What you are asked to do – Locate every line in the records below that contains the word "camera", and copy each one.

Dataset records –
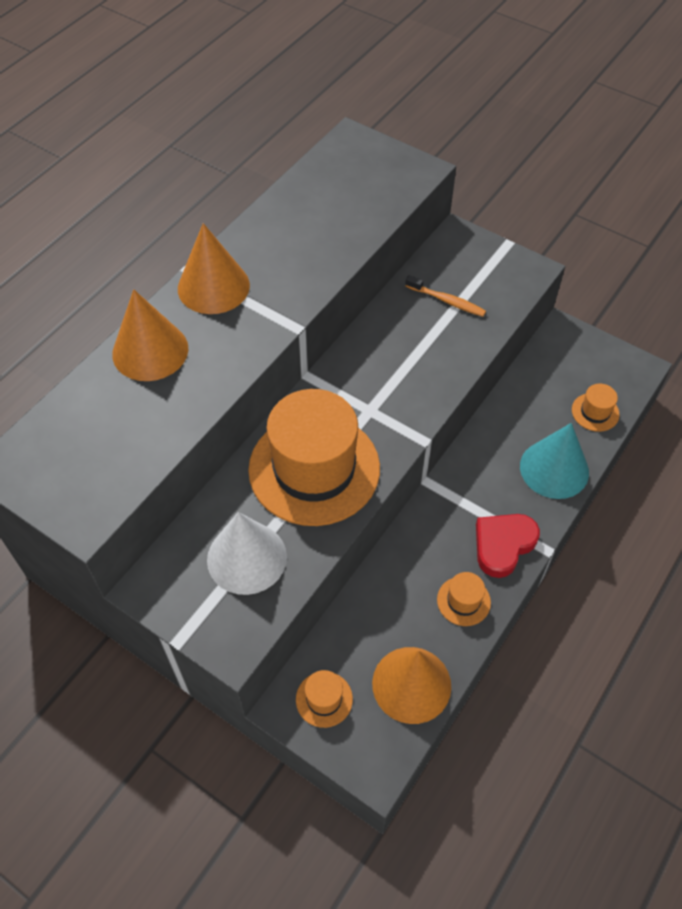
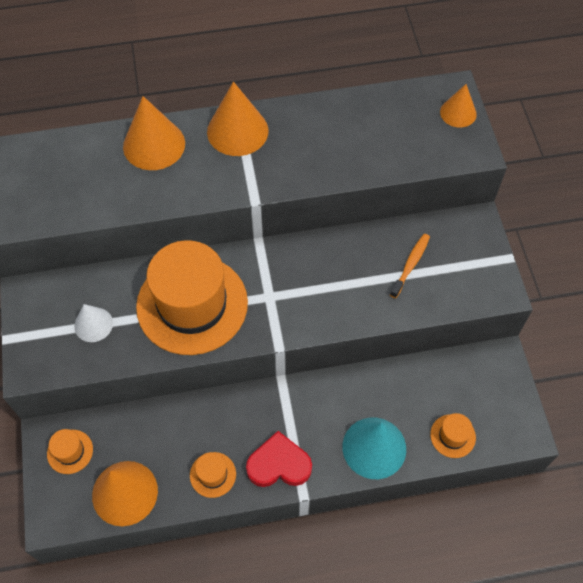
camera: 45 degrees right, 5 degrees up
(247, 558) = (93, 324): white cone -> white cone, size x0.60
(375, 152) = (458, 113): none -> orange cone
(447, 301) = (410, 264): orange toothbrush -> orange toothbrush turned 135 degrees counterclockwise

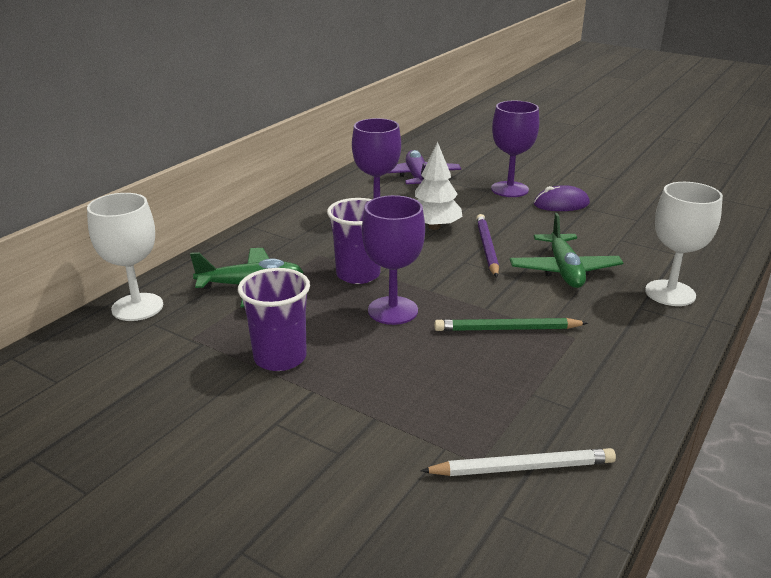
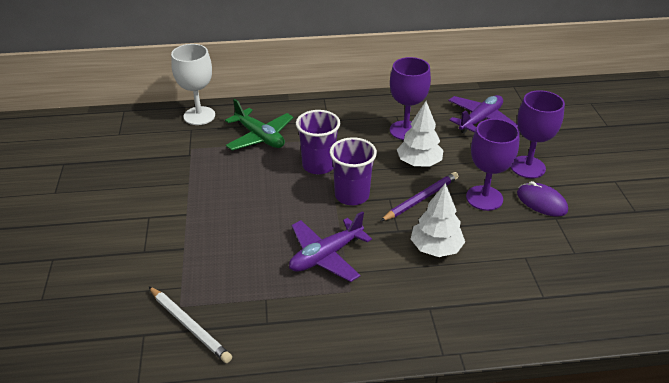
camera: 50 degrees right, 10 degrees up
(280, 358) = (203, 186): purple cup -> purple cup (352, 195)
(393, 310) = (294, 200): purple goblet -> purple goblet (484, 198)
(507, 329) = (326, 256): green pencil -> purple plane
(564, 270) = (435, 248): green plane -> white tree
(670, 293) = (470, 316): white goblet -> none

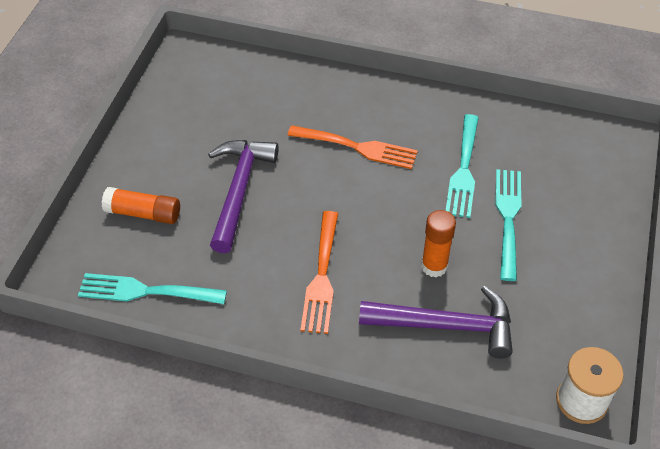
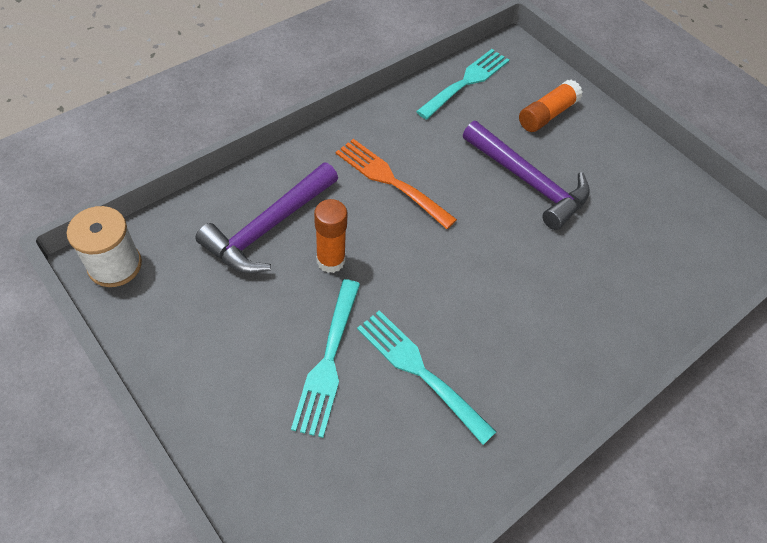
camera: 120 degrees right, 5 degrees up
(358, 147) = (519, 299): orange fork -> none
(508, 218) = (328, 361): turquoise fork -> turquoise fork turned 60 degrees clockwise

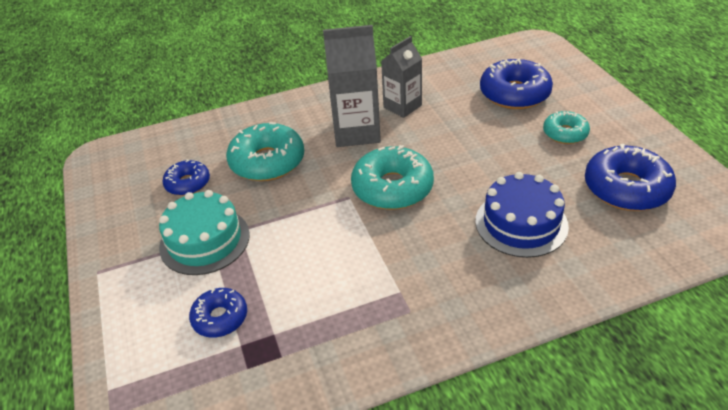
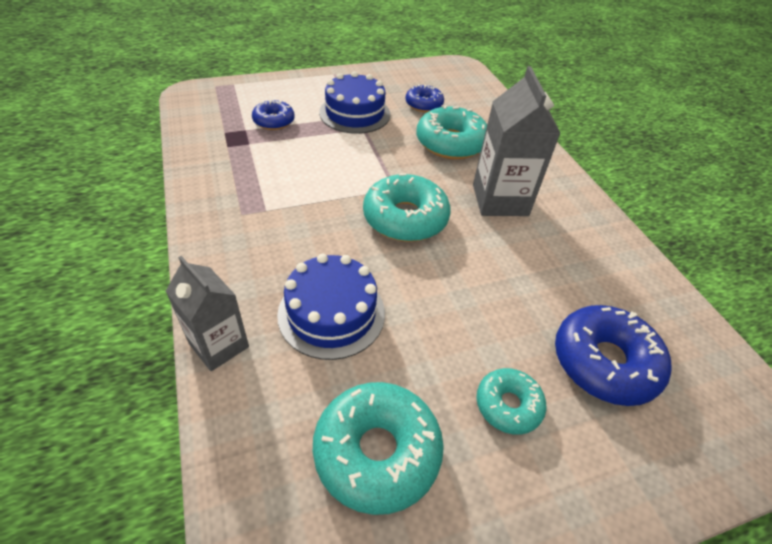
camera: 85 degrees right, 5 degrees up
(204, 240) = (355, 113): turquoise cake -> blue cake
(402, 106) = (553, 240): grey carton -> grey carton (219, 345)
(626, 188) = (377, 452): blue donut -> turquoise donut

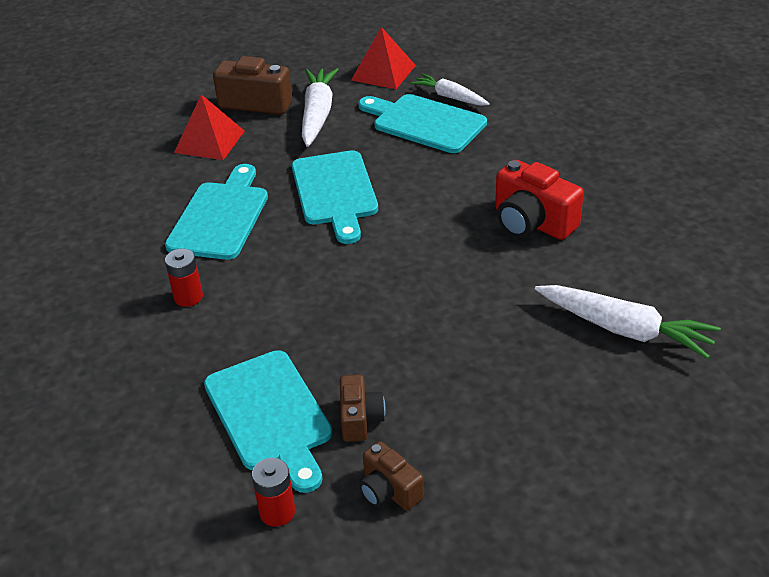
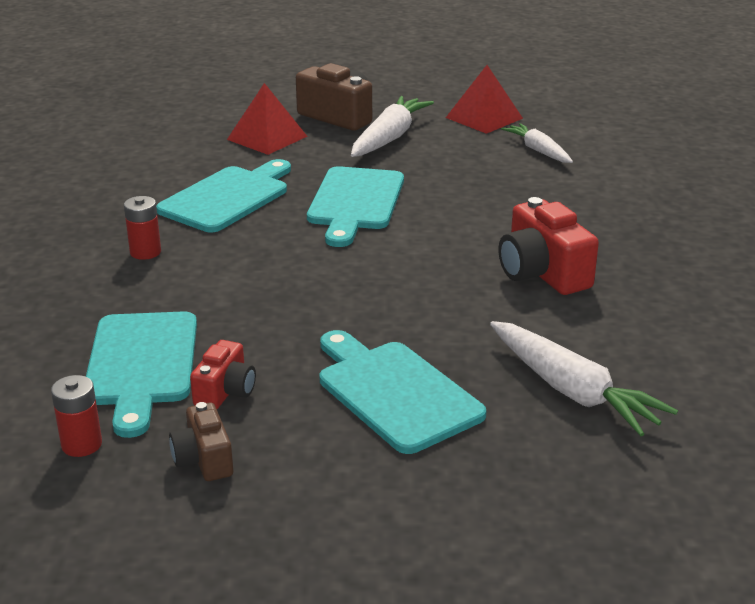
camera: 20 degrees right, 10 degrees down
(360, 419) = (225, 392): brown camera -> red camera
(424, 123) = (494, 166): turquoise cutting board -> turquoise cutting board (394, 392)

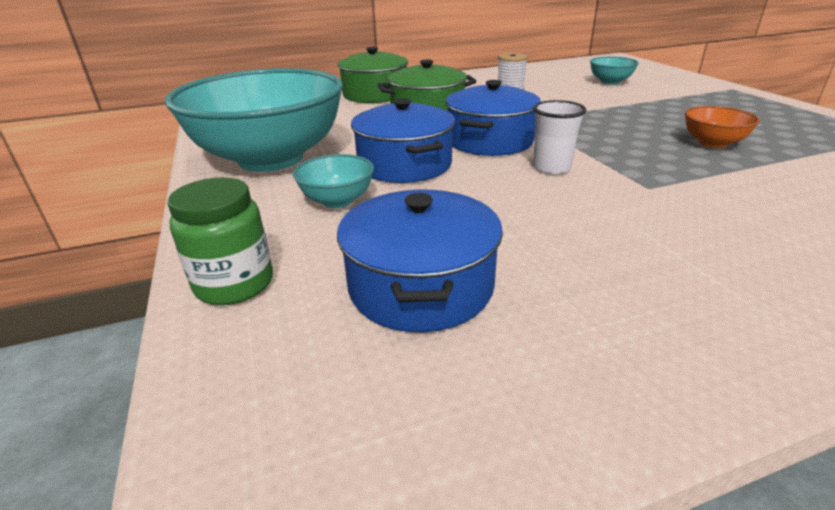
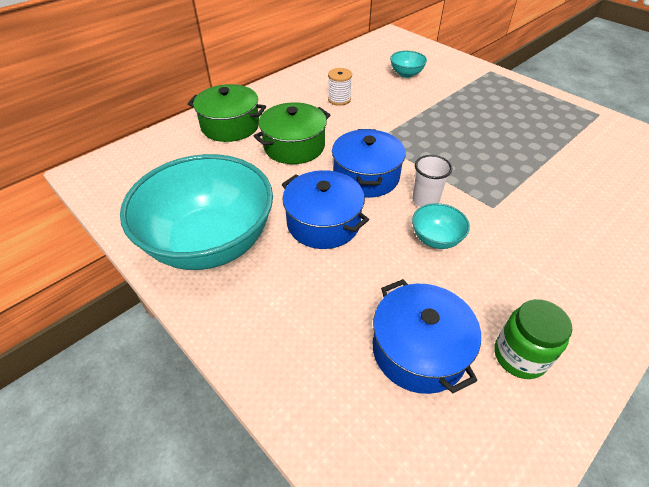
camera: 25 degrees left, 15 degrees up
(234, 284) = (301, 392): green jar -> green jar (519, 356)
(337, 200) = (305, 281): turquoise bowl -> turquoise bowl (436, 239)
(712, 143) = (506, 146): orange bowl -> none

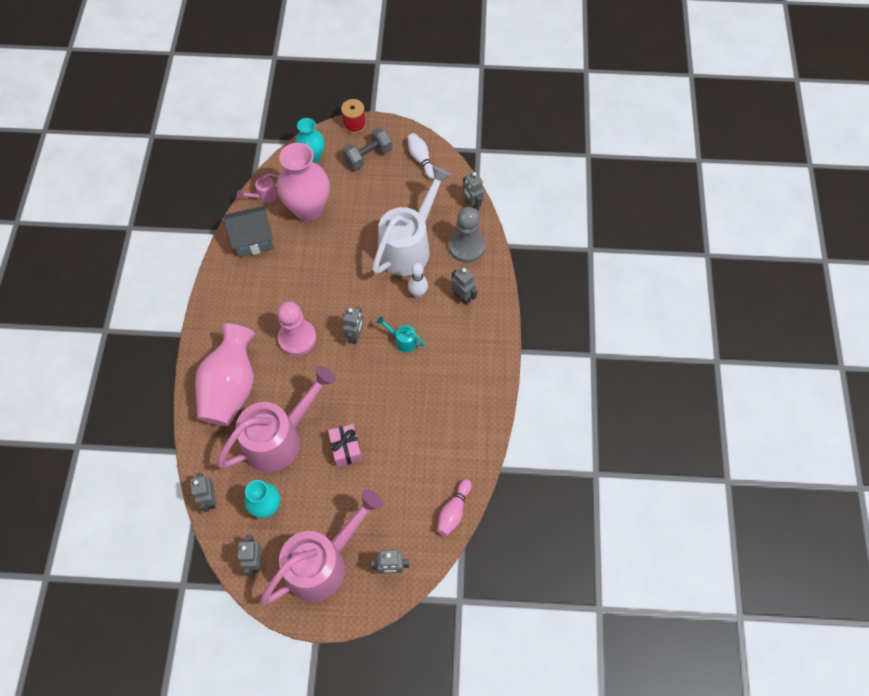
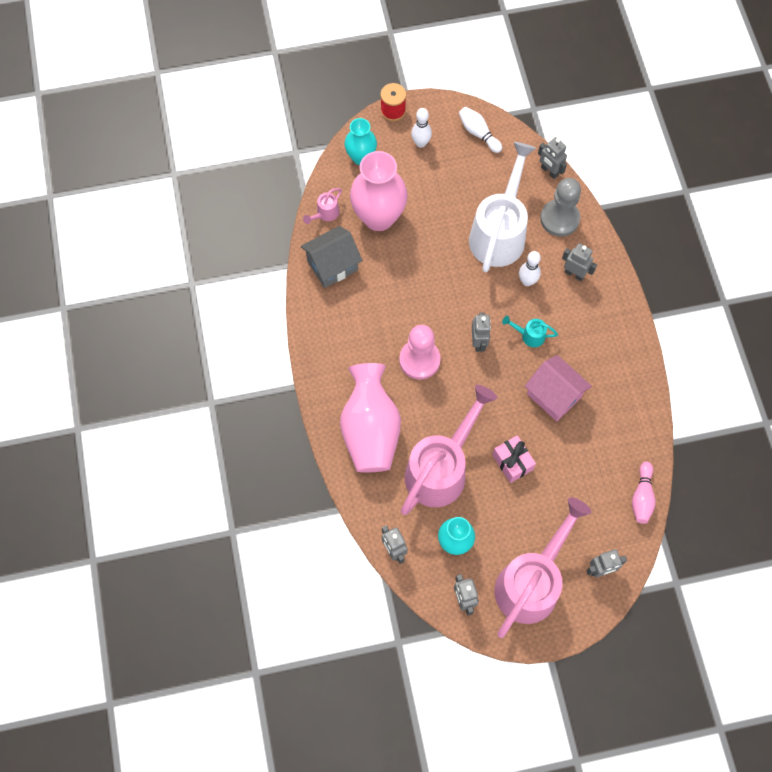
camera: 15 degrees left, 5 degrees up
(368, 156) = (420, 143): grey dumbbell -> white bowling pin
(405, 399) = (554, 395): none -> pink house

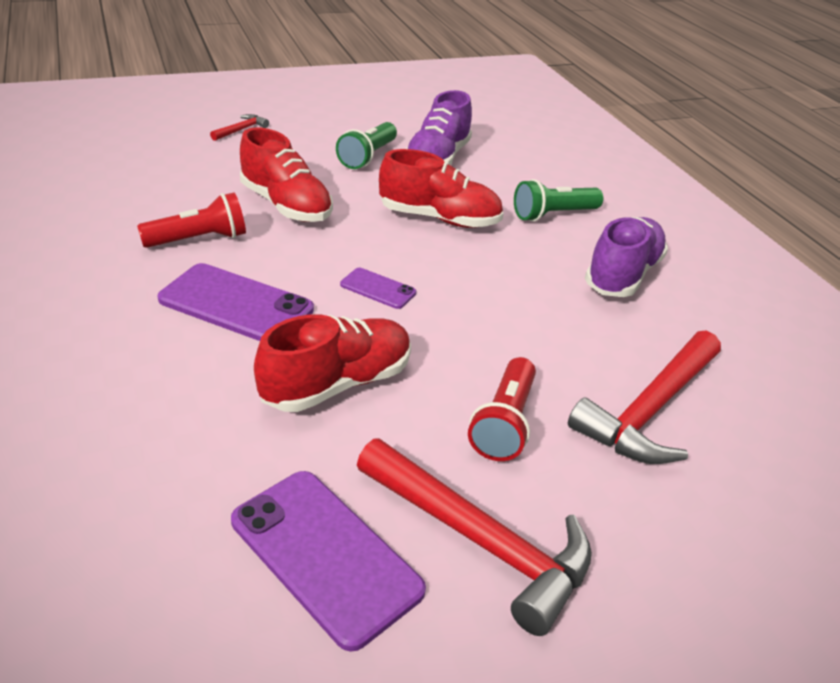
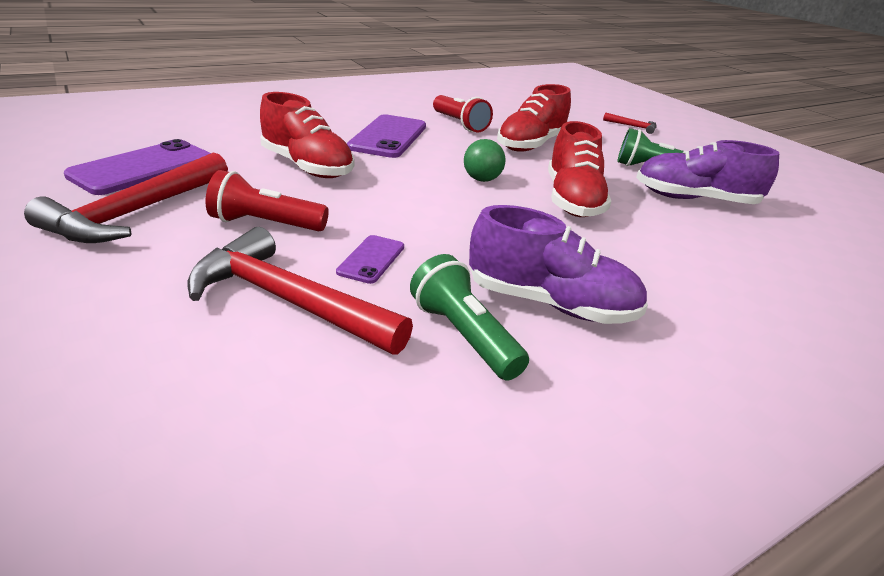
camera: 80 degrees right, 5 degrees down
(378, 289) = (434, 177): purple phone -> purple phone (371, 259)
(387, 259) = (482, 179): none -> green ball
(553, 215) = (651, 263): green flashlight -> green flashlight (464, 336)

Expected answer –
camera: 45 degrees right, 5 degrees up
camera: 50 degrees right, 10 degrees up
camera: 120 degrees right, 5 degrees up
camera: 85 degrees right, 5 degrees up
camera: 20 degrees right, 10 degrees down
(360, 419) = (225, 392): brown camera -> red camera
camera: 25 degrees left, 15 degrees up
camera: 15 degrees left, 5 degrees up
camera: 80 degrees right, 5 degrees down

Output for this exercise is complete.